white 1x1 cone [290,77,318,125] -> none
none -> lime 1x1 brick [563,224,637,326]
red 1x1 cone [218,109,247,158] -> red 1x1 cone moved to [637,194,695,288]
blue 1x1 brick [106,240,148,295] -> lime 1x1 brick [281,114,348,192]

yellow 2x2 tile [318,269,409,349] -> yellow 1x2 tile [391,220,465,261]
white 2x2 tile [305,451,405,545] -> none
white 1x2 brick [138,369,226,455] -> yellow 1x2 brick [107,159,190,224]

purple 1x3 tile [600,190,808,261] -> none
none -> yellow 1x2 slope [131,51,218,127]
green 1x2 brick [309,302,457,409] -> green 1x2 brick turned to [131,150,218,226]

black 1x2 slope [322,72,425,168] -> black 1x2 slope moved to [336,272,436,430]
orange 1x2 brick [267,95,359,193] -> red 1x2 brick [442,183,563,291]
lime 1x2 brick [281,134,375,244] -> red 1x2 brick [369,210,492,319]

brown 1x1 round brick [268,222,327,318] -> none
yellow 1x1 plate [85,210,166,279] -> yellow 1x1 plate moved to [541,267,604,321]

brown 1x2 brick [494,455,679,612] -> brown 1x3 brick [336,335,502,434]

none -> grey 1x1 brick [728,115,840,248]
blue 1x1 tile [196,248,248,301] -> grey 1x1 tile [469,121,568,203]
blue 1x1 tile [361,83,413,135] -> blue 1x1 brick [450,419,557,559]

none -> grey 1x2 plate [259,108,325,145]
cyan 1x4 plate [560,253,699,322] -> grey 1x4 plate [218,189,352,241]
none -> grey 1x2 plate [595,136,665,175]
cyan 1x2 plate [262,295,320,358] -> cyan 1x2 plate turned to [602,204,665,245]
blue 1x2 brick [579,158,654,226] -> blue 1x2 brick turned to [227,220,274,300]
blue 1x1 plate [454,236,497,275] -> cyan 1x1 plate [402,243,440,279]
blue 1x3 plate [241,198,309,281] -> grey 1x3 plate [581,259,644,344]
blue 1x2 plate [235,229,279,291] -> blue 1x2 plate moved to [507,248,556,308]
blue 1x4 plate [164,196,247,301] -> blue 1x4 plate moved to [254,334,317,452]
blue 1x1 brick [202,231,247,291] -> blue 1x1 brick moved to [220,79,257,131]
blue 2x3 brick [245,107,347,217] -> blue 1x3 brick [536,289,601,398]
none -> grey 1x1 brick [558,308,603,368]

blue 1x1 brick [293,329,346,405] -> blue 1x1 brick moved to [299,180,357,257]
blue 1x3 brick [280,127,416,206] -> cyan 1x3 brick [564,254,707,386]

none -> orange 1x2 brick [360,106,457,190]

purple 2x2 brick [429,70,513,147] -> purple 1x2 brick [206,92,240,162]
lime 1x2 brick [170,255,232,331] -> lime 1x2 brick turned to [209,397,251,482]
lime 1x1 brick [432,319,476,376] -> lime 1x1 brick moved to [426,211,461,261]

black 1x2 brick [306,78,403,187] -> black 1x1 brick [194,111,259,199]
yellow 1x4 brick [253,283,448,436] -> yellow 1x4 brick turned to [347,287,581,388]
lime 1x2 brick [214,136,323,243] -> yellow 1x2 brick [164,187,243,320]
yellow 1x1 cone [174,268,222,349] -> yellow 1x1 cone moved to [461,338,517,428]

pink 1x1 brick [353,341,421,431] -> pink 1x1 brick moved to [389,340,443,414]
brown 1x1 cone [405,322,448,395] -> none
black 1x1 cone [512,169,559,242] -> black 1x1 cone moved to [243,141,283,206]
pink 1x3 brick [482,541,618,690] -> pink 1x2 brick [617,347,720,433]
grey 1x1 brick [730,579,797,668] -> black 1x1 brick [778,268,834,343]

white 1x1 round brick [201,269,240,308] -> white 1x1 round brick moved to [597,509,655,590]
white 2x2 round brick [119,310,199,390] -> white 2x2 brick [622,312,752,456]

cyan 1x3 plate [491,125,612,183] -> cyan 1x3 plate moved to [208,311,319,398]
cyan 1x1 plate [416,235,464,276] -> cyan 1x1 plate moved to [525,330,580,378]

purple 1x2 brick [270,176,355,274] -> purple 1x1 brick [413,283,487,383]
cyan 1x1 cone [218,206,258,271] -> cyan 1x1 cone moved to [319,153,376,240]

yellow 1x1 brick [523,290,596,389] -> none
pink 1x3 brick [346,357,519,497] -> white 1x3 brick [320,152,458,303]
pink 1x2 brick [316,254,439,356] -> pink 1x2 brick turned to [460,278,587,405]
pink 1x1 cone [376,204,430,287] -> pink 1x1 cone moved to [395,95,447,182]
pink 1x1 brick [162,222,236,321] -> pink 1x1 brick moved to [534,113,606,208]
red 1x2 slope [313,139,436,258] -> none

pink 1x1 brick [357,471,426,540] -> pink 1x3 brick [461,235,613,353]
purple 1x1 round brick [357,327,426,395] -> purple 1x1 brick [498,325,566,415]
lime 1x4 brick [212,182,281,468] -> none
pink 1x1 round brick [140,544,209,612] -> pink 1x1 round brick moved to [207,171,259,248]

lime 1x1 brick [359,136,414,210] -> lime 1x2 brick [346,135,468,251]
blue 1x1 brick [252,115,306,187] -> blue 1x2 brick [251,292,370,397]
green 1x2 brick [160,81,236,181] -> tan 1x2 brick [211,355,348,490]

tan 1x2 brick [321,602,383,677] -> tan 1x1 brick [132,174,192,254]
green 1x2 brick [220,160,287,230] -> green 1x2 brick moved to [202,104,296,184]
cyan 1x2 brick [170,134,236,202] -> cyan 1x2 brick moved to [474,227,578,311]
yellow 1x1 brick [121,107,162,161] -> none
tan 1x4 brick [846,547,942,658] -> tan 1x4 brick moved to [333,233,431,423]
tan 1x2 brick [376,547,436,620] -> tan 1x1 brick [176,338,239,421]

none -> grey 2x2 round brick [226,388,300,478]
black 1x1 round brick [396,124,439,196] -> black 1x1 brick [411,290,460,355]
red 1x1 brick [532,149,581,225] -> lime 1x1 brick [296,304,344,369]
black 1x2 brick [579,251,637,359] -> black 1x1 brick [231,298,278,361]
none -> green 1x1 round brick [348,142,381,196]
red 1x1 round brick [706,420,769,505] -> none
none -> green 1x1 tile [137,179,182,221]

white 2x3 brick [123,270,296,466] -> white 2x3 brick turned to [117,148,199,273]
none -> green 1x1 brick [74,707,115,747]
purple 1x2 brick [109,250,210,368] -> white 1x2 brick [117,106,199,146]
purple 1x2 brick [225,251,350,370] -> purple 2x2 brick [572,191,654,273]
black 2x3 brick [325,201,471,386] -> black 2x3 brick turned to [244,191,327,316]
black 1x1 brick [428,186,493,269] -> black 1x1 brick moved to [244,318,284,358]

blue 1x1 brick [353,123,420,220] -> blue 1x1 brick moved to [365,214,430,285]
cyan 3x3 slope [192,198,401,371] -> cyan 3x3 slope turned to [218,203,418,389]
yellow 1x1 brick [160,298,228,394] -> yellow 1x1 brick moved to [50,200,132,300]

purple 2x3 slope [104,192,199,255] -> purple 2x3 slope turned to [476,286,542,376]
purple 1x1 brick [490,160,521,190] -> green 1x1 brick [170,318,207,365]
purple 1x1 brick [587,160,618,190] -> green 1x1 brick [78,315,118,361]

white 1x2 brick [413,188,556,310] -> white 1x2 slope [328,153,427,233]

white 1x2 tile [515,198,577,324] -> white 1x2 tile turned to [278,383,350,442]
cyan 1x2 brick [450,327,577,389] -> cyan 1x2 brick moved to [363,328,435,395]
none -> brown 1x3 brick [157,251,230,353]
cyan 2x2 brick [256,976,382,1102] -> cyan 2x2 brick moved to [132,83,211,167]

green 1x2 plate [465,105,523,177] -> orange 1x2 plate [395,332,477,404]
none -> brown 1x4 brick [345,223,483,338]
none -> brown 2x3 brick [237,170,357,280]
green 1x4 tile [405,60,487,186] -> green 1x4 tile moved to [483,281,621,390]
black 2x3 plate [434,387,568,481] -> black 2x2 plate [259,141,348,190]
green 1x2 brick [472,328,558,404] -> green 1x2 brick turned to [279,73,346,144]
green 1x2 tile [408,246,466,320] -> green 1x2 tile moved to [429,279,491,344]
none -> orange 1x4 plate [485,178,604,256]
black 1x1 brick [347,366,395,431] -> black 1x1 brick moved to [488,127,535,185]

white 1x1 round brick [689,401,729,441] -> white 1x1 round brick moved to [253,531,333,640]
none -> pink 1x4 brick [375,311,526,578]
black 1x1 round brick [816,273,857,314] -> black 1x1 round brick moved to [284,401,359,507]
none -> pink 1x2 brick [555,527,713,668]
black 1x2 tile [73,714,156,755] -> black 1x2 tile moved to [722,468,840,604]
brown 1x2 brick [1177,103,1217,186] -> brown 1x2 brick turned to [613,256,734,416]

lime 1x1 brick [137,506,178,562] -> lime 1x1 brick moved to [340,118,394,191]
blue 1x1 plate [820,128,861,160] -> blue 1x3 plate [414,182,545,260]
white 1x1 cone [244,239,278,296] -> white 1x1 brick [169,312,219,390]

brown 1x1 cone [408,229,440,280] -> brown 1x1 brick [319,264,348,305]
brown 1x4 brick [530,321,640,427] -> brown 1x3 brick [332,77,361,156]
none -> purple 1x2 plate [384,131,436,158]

- **TASK GOAL**
The response must consist solely of the lines from the top of the records through the line holding "yellow 2x2 tile", copied word for word.

- **FINISHED TASK**
white 1x1 cone [290,77,318,125] -> none
none -> lime 1x1 brick [563,224,637,326]
red 1x1 cone [218,109,247,158] -> red 1x1 cone moved to [637,194,695,288]
blue 1x1 brick [106,240,148,295] -> lime 1x1 brick [281,114,348,192]

yellow 2x2 tile [318,269,409,349] -> yellow 1x2 tile [391,220,465,261]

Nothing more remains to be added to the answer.